**Work required**
Nothing below is to be printed except the lines between the line holding "(220, 424) = (232, 515): orange" and the line holding "camera: 65 degrees right, 5 degrees up", inclusive, each exactly as it appears.
◆ ◆ ◆
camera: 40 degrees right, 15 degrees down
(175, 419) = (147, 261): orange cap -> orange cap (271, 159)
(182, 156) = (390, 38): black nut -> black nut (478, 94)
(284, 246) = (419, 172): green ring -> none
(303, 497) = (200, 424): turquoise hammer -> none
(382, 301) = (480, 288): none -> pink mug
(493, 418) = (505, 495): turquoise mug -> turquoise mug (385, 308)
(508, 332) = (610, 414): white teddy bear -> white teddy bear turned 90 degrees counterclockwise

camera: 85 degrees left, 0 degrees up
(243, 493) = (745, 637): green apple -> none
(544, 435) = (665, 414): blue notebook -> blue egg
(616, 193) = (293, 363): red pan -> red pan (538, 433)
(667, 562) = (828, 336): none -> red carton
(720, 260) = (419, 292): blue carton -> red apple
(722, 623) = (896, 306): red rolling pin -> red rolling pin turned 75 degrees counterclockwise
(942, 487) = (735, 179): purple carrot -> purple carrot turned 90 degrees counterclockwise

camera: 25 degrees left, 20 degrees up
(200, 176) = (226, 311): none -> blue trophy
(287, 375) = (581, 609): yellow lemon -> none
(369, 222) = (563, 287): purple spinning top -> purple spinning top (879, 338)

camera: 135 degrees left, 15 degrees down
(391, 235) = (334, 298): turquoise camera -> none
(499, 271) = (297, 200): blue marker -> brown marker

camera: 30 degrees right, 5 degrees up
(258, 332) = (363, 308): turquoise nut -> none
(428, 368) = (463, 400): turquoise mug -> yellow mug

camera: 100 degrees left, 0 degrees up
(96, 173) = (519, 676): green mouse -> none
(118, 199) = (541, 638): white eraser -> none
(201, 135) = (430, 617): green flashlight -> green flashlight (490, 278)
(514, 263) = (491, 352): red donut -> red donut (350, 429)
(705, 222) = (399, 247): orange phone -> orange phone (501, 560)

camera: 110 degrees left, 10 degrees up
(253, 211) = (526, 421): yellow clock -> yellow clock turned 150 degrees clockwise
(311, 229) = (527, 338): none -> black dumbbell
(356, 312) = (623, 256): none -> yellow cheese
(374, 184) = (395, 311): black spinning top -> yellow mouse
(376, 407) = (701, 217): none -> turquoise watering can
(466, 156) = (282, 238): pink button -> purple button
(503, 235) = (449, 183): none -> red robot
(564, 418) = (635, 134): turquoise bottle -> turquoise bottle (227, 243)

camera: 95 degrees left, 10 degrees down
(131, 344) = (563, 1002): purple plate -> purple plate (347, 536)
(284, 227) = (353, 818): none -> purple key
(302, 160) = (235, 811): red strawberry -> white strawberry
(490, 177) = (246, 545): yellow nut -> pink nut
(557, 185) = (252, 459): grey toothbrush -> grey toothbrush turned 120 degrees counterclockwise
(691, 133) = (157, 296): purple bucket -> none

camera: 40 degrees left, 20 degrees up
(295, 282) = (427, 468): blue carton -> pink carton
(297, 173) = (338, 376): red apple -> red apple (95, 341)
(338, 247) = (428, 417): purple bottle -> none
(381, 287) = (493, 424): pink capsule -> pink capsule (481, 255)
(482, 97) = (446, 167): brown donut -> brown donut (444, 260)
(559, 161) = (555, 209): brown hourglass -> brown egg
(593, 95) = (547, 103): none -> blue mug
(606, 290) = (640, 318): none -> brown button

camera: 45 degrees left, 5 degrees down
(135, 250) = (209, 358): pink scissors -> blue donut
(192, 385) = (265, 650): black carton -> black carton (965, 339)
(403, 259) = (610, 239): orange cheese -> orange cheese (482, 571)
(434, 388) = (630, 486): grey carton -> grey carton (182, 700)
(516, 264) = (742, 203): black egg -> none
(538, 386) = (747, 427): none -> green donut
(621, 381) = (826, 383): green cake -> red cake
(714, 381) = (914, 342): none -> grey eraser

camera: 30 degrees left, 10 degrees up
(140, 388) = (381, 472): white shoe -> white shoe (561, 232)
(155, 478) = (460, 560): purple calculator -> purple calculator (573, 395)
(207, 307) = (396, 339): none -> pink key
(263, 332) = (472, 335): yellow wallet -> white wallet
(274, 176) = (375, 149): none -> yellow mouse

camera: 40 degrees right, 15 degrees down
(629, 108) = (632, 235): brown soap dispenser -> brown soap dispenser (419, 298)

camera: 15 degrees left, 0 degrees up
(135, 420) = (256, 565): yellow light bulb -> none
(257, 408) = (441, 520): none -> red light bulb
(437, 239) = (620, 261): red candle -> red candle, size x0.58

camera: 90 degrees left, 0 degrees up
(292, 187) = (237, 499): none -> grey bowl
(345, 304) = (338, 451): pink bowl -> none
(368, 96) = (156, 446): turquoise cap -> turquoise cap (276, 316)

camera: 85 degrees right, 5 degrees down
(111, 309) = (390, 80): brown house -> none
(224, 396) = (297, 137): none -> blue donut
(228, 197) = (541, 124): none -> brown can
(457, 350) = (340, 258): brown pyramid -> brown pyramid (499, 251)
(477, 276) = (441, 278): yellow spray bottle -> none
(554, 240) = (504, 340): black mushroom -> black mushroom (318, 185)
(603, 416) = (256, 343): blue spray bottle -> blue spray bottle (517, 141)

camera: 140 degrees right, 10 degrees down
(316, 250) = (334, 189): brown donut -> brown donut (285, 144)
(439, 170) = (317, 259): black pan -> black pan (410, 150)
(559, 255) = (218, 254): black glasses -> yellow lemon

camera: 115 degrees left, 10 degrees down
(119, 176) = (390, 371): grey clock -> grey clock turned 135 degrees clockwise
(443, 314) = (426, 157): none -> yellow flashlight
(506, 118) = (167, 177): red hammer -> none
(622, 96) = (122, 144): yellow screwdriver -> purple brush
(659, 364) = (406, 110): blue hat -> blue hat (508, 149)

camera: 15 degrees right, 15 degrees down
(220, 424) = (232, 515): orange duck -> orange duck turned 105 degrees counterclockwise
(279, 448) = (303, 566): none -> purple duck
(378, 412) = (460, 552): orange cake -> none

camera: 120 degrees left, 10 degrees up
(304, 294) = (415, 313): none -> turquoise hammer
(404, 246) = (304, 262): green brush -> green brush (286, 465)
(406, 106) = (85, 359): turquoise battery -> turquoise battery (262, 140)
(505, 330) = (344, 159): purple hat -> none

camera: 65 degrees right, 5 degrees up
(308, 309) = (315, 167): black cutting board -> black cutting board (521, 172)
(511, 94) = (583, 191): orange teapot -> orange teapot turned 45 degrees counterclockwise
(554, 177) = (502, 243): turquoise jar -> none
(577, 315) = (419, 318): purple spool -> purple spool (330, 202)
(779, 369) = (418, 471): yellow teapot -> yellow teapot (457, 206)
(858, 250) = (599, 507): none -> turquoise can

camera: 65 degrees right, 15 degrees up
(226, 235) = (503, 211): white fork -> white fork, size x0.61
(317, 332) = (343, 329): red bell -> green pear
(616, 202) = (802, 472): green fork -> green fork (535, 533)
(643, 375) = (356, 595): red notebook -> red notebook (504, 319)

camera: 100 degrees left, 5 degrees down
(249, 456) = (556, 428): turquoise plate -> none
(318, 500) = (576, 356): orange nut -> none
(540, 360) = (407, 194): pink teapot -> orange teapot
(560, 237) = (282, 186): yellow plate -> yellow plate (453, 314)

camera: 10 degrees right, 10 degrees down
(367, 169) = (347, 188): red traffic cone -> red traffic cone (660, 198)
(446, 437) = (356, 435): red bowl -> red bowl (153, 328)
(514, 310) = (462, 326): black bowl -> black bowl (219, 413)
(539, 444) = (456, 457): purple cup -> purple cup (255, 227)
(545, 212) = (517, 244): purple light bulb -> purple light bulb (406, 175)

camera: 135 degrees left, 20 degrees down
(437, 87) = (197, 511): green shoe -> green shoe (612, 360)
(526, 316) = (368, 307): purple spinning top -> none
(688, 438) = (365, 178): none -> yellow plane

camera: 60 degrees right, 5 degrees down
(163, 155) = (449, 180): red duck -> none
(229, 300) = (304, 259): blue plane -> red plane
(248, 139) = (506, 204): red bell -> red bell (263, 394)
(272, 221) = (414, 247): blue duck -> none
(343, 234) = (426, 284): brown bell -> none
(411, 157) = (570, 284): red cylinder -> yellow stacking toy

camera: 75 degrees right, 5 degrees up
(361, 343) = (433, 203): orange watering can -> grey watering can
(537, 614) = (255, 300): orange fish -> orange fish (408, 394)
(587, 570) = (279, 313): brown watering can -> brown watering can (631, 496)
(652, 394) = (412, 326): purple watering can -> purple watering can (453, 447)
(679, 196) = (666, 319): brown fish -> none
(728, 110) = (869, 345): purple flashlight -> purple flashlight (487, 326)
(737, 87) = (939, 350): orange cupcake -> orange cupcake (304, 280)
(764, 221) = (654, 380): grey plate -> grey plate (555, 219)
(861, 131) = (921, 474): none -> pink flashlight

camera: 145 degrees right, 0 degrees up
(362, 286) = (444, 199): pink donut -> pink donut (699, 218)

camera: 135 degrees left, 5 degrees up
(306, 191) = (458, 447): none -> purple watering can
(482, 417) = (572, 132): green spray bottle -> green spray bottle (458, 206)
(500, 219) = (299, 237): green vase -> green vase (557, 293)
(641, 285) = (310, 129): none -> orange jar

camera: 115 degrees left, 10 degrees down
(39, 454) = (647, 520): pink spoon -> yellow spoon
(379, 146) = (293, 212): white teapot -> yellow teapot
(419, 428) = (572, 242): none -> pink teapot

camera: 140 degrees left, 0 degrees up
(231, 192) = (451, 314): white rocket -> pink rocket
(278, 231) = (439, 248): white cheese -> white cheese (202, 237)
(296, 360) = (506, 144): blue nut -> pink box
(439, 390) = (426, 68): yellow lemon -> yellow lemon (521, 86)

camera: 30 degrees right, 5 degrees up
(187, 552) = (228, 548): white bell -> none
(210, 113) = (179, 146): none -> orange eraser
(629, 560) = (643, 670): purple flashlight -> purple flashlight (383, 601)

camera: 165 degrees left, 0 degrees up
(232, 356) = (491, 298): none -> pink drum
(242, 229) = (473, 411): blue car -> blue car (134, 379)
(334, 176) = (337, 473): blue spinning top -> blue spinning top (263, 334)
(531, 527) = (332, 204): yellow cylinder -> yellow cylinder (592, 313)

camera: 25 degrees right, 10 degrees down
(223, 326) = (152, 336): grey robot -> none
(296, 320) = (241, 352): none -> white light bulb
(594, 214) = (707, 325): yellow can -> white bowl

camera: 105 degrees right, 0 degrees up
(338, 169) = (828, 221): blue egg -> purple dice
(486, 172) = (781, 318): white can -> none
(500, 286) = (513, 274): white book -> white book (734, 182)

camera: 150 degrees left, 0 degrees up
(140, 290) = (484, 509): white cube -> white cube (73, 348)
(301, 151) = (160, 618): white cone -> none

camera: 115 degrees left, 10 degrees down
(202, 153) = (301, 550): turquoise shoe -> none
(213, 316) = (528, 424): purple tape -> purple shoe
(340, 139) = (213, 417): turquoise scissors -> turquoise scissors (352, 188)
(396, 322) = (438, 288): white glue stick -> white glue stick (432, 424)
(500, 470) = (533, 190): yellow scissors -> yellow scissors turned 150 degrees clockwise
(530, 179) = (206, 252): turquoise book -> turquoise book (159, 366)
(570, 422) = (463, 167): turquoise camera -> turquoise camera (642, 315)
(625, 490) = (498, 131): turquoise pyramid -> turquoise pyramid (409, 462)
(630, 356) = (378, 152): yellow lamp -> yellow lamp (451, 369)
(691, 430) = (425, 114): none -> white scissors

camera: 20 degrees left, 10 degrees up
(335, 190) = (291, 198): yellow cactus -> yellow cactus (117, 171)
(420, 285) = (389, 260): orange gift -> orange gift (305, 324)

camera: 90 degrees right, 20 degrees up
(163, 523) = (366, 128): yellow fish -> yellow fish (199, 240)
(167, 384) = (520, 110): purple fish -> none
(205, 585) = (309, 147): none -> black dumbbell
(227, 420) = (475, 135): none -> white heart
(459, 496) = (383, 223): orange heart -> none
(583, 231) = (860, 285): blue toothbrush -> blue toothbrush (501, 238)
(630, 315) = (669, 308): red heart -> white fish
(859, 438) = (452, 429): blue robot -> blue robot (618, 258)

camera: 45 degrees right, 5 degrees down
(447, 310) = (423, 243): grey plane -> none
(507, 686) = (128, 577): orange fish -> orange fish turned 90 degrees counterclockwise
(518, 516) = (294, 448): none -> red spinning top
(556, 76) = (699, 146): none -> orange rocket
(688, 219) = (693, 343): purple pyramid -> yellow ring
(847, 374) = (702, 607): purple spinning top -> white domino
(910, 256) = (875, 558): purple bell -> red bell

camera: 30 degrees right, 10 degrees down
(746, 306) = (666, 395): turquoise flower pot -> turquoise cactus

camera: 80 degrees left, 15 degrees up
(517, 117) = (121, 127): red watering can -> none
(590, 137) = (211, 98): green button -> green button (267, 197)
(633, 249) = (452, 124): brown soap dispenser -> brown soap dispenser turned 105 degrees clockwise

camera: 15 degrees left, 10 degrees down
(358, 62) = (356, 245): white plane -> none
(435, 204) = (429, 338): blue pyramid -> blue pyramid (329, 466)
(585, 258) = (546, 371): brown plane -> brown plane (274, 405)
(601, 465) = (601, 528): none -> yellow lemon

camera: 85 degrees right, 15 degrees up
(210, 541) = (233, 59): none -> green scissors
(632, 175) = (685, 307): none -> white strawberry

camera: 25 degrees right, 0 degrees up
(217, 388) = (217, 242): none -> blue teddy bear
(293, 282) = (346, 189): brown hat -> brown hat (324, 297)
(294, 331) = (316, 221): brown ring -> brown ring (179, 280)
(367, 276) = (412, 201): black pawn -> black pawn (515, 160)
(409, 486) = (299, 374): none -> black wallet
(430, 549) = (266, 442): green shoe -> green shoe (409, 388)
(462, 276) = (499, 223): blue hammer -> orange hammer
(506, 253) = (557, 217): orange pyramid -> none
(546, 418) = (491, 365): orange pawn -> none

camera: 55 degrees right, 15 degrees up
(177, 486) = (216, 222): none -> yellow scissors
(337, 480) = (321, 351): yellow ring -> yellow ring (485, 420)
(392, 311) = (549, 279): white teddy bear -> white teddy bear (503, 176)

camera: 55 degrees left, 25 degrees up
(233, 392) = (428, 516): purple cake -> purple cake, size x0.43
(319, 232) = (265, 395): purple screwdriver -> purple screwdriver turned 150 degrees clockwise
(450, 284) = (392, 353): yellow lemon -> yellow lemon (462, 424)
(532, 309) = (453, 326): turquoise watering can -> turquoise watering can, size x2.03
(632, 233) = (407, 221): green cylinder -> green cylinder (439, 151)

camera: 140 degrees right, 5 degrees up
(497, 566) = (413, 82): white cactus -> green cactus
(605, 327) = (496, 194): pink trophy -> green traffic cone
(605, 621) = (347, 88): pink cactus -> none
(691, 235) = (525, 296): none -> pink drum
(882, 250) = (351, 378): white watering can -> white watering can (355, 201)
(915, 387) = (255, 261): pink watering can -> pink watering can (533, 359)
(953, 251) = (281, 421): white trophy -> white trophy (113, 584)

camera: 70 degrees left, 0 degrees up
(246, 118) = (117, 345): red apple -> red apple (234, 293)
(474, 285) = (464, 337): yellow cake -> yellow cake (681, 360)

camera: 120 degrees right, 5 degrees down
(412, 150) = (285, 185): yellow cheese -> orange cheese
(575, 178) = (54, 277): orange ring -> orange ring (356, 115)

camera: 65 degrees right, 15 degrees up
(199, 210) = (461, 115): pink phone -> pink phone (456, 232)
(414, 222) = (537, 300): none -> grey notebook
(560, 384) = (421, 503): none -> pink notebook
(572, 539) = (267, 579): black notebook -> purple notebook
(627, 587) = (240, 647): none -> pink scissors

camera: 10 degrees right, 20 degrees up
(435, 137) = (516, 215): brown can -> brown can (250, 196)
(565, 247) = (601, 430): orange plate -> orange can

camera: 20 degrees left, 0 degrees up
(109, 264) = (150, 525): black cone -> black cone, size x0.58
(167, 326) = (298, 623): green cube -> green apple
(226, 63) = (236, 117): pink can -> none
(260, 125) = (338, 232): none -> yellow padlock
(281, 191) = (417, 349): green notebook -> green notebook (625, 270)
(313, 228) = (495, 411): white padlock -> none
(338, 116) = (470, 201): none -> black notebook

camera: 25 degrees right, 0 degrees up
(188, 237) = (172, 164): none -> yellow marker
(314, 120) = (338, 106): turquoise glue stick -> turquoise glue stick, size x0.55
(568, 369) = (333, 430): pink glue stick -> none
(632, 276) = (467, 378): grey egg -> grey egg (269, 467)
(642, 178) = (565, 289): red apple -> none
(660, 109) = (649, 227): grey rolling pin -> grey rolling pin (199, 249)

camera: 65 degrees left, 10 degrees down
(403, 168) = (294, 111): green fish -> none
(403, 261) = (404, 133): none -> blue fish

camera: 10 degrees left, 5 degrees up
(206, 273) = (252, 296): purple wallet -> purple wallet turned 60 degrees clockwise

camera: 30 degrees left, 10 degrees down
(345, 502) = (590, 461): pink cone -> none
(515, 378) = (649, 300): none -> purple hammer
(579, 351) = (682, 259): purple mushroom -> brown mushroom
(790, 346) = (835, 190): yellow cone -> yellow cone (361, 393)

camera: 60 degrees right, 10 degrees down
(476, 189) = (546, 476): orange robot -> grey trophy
◆ ◆ ◆
**Response area**
(220, 424) = (232, 515): orange duck -> orange duck turned 105 degrees counterclockwise
(279, 448) = (303, 566): none -> purple duck
(378, 412) = (460, 552): orange cake -> none

camera: 120 degrees left, 10 degrees up
(304, 294) = (415, 313): none -> turquoise hammer
(404, 246) = (304, 262): green brush -> green brush (286, 465)
(406, 106) = (85, 359): turquoise battery -> turquoise battery (262, 140)
(505, 330) = (344, 159): purple hat -> none

camera: 65 degrees right, 5 degrees up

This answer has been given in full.